◆ Input records ◆

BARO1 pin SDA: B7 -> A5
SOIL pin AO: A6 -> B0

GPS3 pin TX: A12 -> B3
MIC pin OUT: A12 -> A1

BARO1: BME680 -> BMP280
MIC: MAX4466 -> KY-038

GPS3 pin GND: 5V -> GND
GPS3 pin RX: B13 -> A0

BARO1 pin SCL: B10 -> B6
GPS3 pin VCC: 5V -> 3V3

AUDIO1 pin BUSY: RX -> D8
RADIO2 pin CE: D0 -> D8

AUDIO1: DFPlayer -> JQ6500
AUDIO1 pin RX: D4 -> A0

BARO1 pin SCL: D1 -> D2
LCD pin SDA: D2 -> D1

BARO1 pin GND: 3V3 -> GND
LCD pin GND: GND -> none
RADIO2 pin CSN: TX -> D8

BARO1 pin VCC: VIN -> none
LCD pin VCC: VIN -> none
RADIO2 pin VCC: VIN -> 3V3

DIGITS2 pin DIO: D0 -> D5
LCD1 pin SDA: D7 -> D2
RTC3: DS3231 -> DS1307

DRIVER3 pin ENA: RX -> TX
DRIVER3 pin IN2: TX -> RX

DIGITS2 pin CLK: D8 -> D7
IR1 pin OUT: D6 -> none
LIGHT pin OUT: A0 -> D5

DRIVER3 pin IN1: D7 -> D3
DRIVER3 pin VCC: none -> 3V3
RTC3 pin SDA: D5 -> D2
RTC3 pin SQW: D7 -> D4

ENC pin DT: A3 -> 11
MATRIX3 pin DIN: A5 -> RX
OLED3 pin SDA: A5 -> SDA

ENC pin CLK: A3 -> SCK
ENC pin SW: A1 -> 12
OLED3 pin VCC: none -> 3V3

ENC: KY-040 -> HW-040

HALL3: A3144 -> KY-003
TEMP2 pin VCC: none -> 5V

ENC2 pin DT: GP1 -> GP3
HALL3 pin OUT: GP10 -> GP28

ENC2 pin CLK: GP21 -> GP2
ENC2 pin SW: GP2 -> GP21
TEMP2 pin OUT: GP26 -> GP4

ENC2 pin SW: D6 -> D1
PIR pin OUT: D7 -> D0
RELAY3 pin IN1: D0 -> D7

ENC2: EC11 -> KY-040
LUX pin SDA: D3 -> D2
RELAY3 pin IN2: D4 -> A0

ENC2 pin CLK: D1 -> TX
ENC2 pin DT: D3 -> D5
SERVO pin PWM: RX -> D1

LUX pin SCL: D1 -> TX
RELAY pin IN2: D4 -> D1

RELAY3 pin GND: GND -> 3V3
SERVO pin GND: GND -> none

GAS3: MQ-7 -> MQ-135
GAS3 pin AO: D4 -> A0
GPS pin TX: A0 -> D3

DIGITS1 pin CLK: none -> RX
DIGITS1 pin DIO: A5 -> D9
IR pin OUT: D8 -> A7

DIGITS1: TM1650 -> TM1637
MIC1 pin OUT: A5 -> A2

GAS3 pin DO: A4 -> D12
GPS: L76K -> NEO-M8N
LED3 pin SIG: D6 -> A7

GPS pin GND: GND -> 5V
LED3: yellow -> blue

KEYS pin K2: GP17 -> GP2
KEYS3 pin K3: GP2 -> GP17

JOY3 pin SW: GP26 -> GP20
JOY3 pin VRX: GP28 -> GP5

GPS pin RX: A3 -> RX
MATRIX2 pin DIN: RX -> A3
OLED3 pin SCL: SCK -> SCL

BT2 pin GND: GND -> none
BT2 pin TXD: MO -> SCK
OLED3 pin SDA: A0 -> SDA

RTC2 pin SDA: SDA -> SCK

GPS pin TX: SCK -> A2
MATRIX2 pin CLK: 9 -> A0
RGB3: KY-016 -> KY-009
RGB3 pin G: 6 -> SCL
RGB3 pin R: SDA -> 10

◆ Exercise ◆
Determine the number of lines in the entries that hold the string "SERVO"; write that number and nothing else.

◆ Response below ◆
2